DIRECTIONS FOR THIS TASK:
Search the entries below for the line containing "The despertador [azul]"; from there to the end, return every line exactly and add nothing.

RECORDS FOR THIS TASK below:

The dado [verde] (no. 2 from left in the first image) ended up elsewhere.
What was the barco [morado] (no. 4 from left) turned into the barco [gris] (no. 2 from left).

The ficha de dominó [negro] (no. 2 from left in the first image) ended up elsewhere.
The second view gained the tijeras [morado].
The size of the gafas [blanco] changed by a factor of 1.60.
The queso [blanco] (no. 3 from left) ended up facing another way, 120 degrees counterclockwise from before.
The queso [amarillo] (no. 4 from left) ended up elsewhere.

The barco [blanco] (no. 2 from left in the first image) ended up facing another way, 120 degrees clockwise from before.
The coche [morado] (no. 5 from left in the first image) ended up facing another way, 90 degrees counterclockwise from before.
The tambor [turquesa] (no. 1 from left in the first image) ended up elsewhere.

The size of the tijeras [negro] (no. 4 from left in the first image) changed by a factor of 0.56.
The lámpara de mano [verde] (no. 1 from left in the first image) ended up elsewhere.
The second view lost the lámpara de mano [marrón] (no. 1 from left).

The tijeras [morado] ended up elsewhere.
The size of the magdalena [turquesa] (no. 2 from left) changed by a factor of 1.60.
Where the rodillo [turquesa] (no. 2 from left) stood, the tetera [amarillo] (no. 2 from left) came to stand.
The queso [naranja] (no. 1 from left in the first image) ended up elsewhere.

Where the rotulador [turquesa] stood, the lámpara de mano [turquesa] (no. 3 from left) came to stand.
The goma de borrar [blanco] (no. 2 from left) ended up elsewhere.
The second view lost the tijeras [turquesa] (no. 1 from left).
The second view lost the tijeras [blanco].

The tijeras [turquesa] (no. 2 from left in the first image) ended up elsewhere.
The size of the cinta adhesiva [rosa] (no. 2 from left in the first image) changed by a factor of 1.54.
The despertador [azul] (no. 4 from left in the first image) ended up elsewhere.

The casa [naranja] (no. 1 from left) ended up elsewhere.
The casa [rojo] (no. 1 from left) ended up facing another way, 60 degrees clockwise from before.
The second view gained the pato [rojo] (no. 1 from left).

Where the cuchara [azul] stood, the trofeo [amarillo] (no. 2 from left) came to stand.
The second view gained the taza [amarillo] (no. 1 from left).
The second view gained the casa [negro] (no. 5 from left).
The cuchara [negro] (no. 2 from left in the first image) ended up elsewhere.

End of RECORDS FOR THIS TASK.

WORKED SOLUTION:
The despertador [azul] (no. 4 from left in the first image) ended up elsewhere.

The casa [naranja] (no. 1 from left) ended up elsewhere.
The casa [rojo] (no. 1 from left) ended up facing another way, 60 degrees clockwise from before.
The second view gained the pato [rojo] (no. 1 from left).

Where the cuchara [azul] stood, the trofeo [amarillo] (no. 2 from left) came to stand.
The second view gained the taza [amarillo] (no. 1 from left).
The second view gained the casa [negro] (no. 5 from left).
The cuchara [negro] (no. 2 from left in the first image) ended up elsewhere.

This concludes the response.